> **Work to be completed**
Reproduce word for word, from the entries below, the line with "first_place: [361, 153, 56, 48]", the line with "factor: 0.49", and every line between them, and nothing more.

> **Data section**
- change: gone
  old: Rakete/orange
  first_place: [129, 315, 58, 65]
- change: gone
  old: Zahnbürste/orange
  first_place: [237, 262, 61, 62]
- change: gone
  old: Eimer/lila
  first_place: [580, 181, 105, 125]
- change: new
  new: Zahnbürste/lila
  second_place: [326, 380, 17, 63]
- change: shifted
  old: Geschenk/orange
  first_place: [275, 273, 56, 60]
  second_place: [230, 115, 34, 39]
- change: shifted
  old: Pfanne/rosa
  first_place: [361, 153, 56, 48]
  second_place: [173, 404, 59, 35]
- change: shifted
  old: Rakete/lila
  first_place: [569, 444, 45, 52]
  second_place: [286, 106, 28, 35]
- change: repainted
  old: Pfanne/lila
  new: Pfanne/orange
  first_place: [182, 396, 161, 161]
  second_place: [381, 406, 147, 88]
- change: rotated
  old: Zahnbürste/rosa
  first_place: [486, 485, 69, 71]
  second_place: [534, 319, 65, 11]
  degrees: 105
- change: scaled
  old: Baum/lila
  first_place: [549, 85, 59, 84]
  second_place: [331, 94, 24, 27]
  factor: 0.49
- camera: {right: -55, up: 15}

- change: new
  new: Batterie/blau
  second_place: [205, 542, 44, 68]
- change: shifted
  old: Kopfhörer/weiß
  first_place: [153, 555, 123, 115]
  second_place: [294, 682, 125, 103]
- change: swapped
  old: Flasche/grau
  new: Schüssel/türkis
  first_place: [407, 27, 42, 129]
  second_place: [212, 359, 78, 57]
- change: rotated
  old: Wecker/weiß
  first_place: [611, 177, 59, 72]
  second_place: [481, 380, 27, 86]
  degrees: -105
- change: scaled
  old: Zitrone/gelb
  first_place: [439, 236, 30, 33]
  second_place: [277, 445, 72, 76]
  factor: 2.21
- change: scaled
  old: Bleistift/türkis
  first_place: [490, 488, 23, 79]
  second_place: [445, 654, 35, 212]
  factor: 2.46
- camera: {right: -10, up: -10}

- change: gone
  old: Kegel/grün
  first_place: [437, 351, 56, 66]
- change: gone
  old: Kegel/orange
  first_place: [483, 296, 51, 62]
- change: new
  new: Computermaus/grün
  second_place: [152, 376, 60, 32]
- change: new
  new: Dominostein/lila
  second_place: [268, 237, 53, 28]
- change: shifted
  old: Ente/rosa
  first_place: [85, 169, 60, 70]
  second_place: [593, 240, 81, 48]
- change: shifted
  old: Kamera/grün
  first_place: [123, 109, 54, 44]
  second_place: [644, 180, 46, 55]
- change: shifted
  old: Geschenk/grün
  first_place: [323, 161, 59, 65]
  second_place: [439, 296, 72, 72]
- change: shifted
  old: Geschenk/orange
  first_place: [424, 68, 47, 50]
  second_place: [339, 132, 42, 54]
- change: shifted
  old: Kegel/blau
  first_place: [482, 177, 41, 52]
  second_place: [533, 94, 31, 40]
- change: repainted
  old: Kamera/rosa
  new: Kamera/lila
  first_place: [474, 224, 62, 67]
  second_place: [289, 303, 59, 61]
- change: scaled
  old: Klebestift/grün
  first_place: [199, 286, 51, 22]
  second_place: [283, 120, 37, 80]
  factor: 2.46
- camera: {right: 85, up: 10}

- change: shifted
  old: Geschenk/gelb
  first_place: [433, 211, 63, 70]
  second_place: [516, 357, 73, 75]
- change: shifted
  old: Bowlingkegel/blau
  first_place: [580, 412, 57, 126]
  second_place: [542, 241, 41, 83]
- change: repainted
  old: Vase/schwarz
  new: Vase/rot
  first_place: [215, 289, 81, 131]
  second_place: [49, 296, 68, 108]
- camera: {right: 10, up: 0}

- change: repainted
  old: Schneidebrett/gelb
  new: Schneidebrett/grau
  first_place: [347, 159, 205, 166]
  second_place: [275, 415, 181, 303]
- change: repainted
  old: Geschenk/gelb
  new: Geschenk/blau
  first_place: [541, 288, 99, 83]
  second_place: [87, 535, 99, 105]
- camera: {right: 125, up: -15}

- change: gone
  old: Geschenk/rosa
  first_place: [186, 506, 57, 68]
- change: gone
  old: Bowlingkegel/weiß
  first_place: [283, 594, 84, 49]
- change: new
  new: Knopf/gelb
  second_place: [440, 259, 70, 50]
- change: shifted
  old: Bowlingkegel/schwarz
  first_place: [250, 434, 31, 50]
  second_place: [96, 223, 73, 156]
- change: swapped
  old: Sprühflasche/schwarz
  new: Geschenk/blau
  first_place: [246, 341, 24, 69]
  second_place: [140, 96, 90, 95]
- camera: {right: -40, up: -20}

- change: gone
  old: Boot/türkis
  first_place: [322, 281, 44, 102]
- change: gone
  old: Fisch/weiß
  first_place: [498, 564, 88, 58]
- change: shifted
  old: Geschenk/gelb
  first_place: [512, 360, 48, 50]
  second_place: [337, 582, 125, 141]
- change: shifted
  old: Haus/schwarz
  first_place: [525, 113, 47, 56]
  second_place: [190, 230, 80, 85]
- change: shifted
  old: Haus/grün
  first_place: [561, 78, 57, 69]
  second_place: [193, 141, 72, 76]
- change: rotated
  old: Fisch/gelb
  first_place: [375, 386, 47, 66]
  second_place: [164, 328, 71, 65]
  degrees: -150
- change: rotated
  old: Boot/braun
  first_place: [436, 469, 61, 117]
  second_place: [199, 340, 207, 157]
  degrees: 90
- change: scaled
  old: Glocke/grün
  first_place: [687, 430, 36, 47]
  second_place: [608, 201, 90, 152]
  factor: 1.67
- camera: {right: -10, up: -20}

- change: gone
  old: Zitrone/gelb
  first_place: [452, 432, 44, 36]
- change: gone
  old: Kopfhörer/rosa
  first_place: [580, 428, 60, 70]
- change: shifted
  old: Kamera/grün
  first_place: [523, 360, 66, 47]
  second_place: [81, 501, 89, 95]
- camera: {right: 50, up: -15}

> **Exercise solution**
  first_place: [361, 153, 56, 48]
  second_place: [173, 404, 59, 35]
- change: shifted
  old: Rakete/lila
  first_place: [569, 444, 45, 52]
  second_place: [286, 106, 28, 35]
- change: repainted
  old: Pfanne/lila
  new: Pfanne/orange
  first_place: [182, 396, 161, 161]
  second_place: [381, 406, 147, 88]
- change: rotated
  old: Zahnbürste/rosa
  first_place: [486, 485, 69, 71]
  second_place: [534, 319, 65, 11]
  degrees: 105
- change: scaled
  old: Baum/lila
  first_place: [549, 85, 59, 84]
  second_place: [331, 94, 24, 27]
  factor: 0.49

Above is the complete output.